**Exercise description:** Write again exactly the lines in the listing below, starting at the line with "pink circle: (608, 442) -> (354, 135), moved" and ending at the line with "black line: (107, 104)", both included. Pictures are not copied.

**Materials provided:**
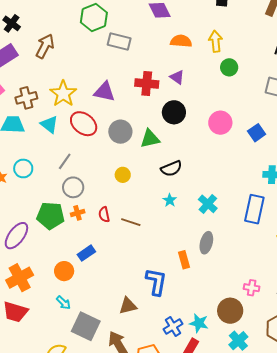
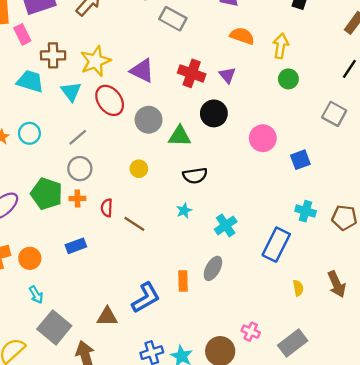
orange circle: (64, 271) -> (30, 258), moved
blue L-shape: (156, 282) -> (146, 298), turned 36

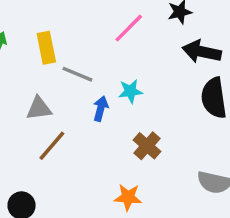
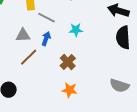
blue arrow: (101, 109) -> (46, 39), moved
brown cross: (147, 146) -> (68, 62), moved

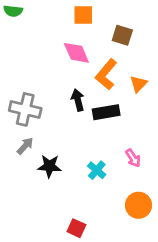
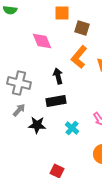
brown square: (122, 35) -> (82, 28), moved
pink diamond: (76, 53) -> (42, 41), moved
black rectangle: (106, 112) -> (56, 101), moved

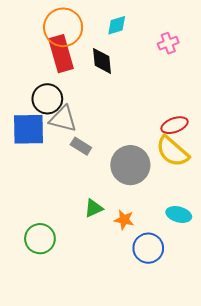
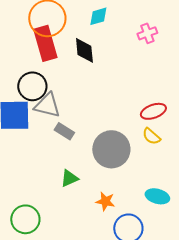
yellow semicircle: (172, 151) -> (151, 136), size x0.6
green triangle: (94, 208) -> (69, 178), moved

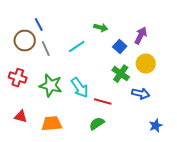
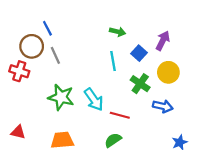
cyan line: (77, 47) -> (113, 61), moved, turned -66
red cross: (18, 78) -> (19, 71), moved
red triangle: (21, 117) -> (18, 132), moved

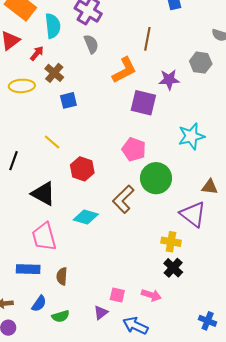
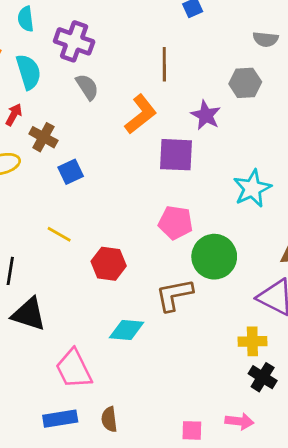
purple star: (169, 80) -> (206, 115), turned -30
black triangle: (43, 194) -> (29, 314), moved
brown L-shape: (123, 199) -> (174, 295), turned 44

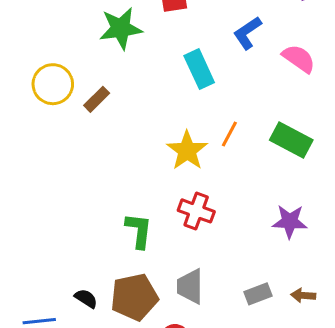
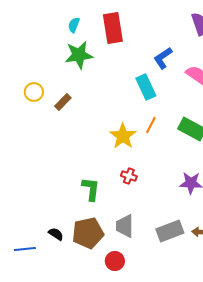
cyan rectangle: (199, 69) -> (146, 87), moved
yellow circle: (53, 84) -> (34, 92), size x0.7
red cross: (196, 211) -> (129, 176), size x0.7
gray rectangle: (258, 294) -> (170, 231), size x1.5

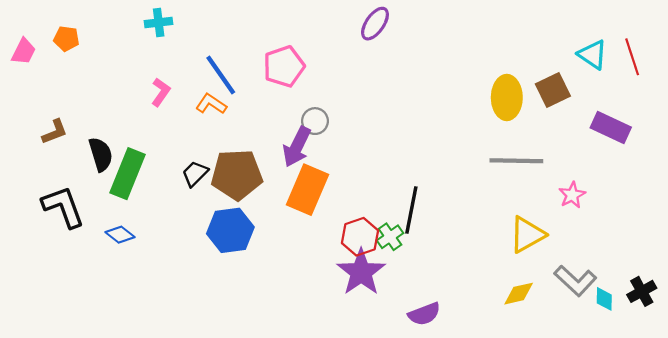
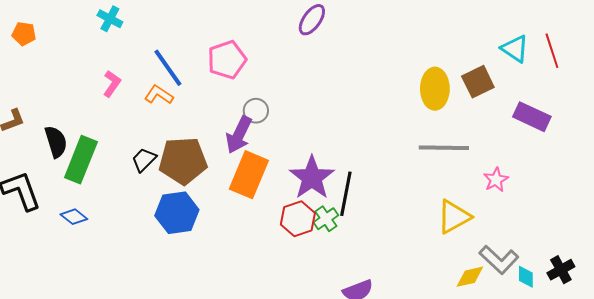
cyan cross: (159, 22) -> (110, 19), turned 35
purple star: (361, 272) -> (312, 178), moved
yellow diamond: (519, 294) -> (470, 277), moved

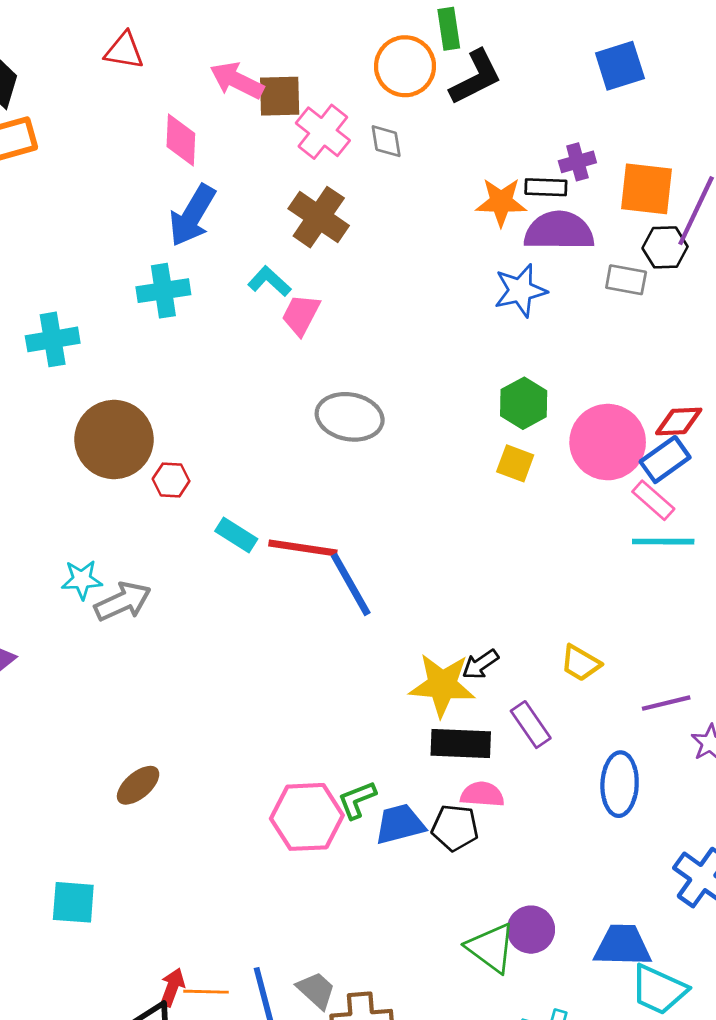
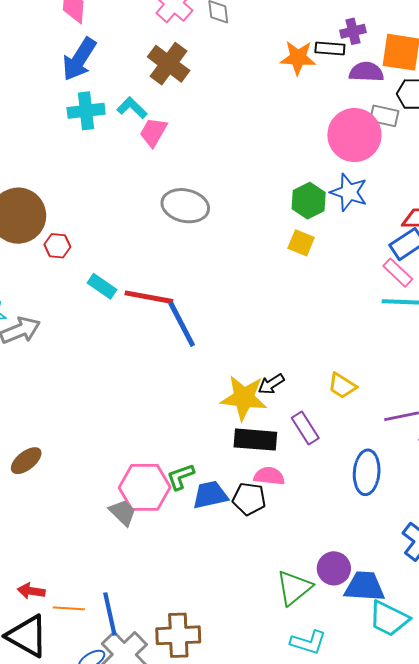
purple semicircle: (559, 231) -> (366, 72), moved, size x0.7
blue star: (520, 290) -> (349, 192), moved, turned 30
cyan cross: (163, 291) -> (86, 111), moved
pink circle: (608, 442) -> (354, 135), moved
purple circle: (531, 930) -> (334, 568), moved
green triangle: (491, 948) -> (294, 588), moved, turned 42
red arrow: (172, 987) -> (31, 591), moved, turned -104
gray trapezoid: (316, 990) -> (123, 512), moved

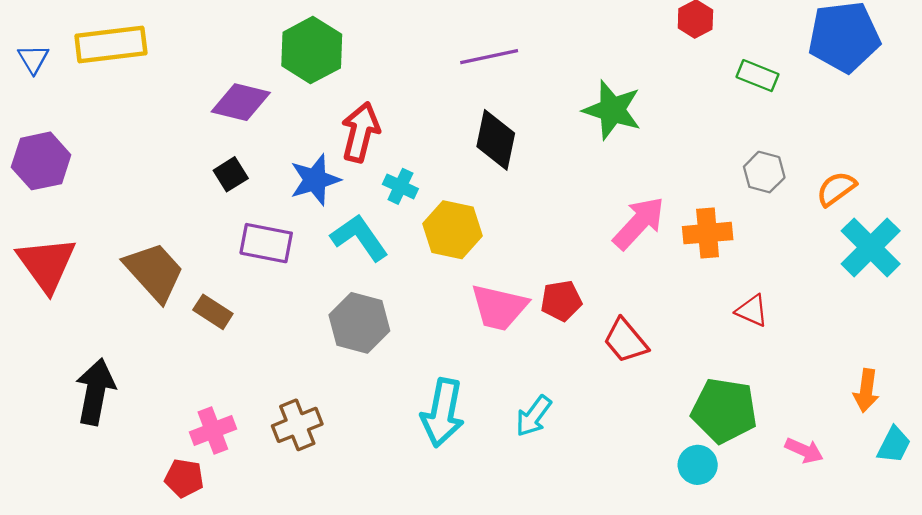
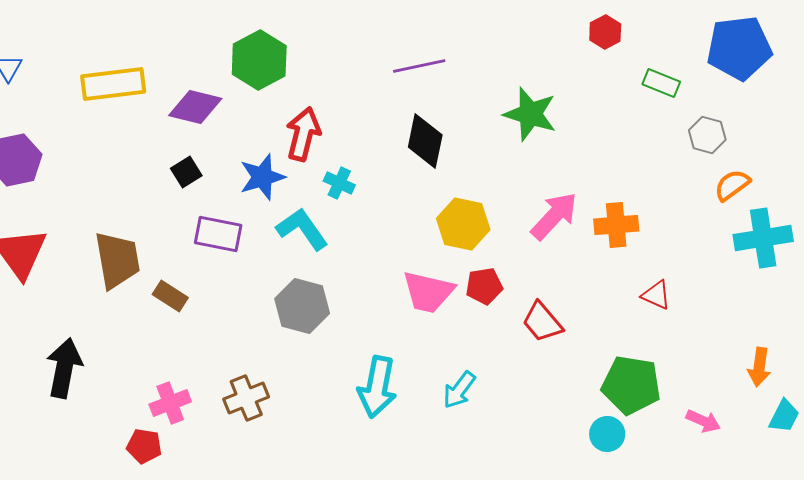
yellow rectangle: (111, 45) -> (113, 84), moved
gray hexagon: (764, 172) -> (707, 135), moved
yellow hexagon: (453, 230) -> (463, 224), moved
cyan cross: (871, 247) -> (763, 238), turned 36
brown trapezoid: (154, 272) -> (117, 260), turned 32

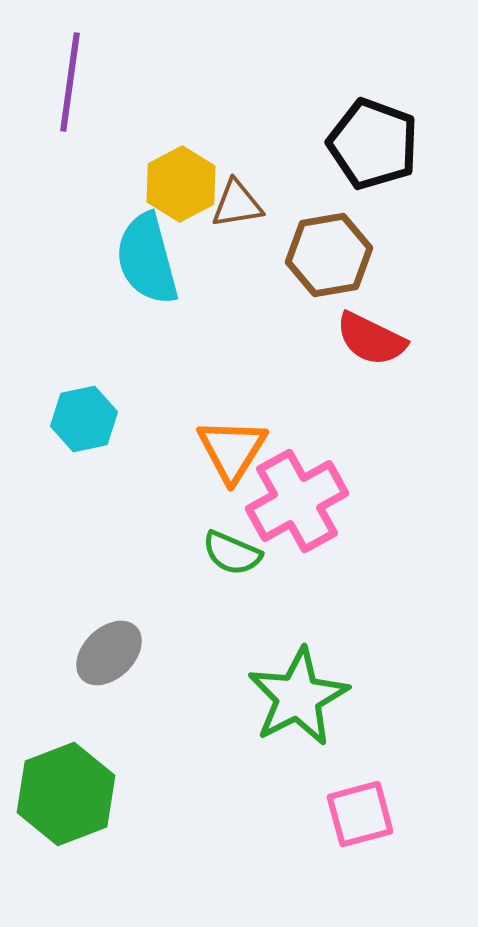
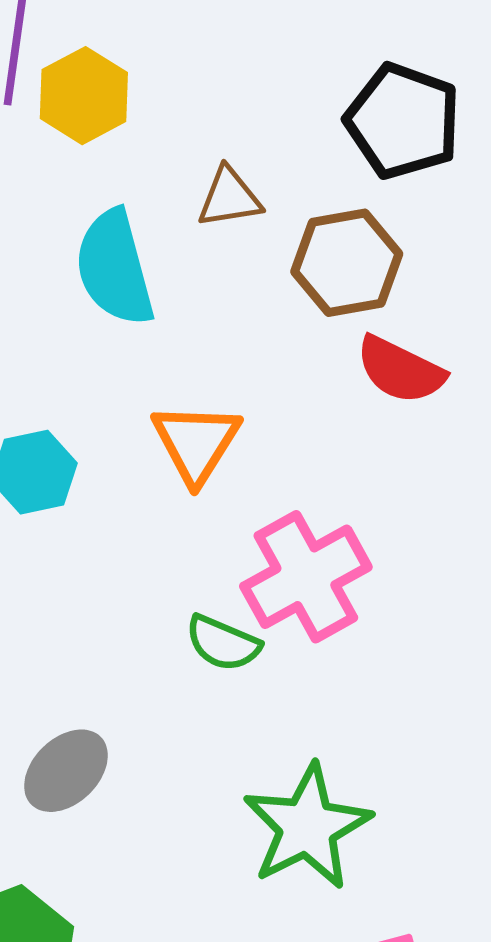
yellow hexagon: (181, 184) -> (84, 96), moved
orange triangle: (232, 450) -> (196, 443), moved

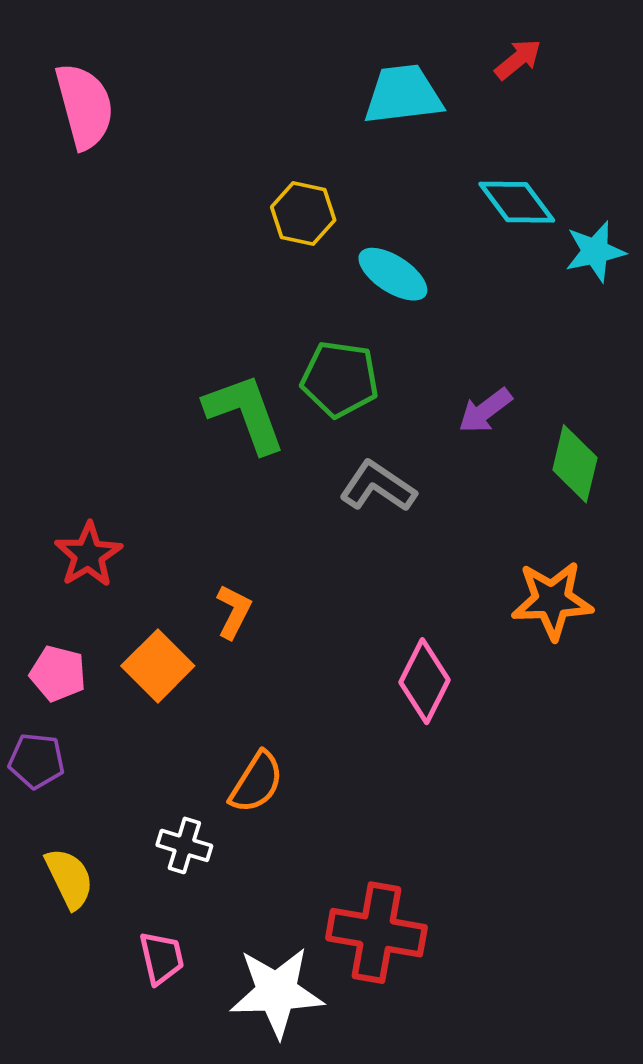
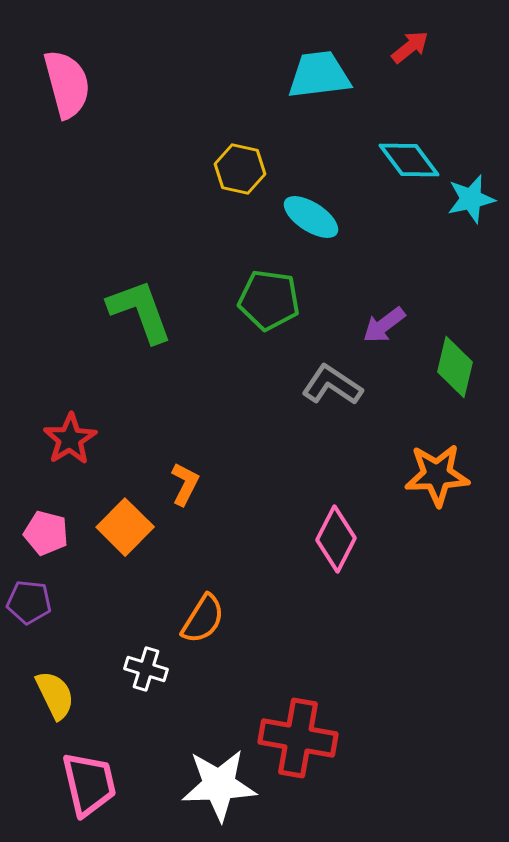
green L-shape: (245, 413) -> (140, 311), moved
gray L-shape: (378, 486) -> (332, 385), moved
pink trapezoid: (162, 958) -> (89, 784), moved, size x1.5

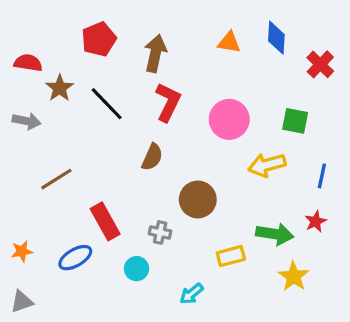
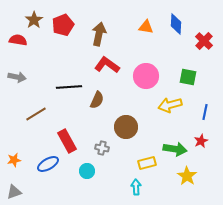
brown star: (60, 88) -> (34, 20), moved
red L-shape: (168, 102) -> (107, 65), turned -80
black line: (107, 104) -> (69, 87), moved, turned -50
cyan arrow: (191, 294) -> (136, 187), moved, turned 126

**Solution to the exercise:**
pink circle: (608, 442) -> (354, 135), moved
purple circle: (531, 930) -> (334, 568), moved
green triangle: (491, 948) -> (294, 588), moved, turned 42
red arrow: (172, 987) -> (31, 591), moved, turned -104
gray trapezoid: (316, 990) -> (123, 512), moved

yellow rectangle: (111, 45) -> (113, 84), moved
gray hexagon: (764, 172) -> (707, 135), moved
yellow hexagon: (453, 230) -> (463, 224), moved
cyan cross: (871, 247) -> (763, 238), turned 36
brown trapezoid: (154, 272) -> (117, 260), turned 32

yellow hexagon: (181, 184) -> (84, 96), moved
orange triangle: (232, 450) -> (196, 443), moved

green L-shape: (245, 413) -> (140, 311), moved
gray L-shape: (378, 486) -> (332, 385), moved
pink trapezoid: (162, 958) -> (89, 784), moved, size x1.5

brown star: (60, 88) -> (34, 20), moved
red L-shape: (168, 102) -> (107, 65), turned -80
black line: (107, 104) -> (69, 87), moved, turned -50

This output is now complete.